WORK INSTRUCTIONS:
The expected answer is a copy of every line in the listing that has the word "schottky".
== Segment start ==
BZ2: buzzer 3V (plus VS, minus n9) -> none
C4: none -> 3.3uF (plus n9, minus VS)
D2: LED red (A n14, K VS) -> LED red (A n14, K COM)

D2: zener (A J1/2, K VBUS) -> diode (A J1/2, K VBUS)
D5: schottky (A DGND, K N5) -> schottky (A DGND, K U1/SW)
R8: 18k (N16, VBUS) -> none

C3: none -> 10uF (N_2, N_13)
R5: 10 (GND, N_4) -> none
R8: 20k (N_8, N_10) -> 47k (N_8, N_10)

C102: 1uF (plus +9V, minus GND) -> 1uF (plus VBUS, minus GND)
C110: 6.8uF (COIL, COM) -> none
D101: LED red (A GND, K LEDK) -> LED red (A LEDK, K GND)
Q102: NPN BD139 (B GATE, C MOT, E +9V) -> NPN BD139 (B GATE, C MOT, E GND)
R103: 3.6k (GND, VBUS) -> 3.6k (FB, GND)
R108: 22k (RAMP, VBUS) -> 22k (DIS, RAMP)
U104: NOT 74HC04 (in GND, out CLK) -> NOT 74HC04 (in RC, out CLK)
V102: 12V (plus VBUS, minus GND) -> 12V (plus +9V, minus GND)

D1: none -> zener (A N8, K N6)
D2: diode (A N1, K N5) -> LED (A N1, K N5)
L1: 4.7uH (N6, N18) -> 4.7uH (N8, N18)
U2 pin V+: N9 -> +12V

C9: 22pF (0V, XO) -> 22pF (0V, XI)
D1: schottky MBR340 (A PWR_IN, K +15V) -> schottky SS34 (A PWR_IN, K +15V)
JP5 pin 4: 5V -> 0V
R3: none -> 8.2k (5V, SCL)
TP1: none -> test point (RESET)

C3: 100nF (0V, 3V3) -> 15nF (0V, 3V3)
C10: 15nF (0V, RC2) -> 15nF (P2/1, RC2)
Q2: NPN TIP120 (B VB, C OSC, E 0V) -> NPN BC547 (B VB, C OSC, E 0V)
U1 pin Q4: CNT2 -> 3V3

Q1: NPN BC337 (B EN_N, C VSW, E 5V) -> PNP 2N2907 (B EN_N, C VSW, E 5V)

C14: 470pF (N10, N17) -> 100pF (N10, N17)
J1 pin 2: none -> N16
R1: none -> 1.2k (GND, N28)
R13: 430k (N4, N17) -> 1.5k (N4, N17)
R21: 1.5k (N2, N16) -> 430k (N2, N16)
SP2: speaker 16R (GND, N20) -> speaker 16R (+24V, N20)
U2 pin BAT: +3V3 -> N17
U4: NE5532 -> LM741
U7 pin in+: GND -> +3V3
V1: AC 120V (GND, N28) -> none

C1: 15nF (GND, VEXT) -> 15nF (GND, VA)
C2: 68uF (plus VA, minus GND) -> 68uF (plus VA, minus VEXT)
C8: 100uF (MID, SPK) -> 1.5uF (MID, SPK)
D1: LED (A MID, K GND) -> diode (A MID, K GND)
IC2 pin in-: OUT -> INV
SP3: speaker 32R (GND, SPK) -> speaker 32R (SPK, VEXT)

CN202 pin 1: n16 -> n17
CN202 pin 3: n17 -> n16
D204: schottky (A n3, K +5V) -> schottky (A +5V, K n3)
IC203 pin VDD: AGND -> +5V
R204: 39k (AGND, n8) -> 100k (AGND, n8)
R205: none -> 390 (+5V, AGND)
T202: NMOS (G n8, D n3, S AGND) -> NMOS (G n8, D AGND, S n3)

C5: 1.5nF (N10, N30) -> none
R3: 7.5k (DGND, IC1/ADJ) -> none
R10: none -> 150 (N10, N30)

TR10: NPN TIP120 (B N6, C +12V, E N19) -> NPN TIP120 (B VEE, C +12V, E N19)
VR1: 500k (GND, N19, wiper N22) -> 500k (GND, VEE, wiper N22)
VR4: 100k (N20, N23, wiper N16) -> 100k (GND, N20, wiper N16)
== Segment end ==
EXERCISE ANSWER:
D5: schottky (A DGND, K N5) -> schottky (A DGND, K U1/SW)
D1: schottky MBR340 (A PWR_IN, K +15V) -> schottky SS34 (A PWR_IN, K +15V)
D204: schottky (A n3, K +5V) -> schottky (A +5V, K n3)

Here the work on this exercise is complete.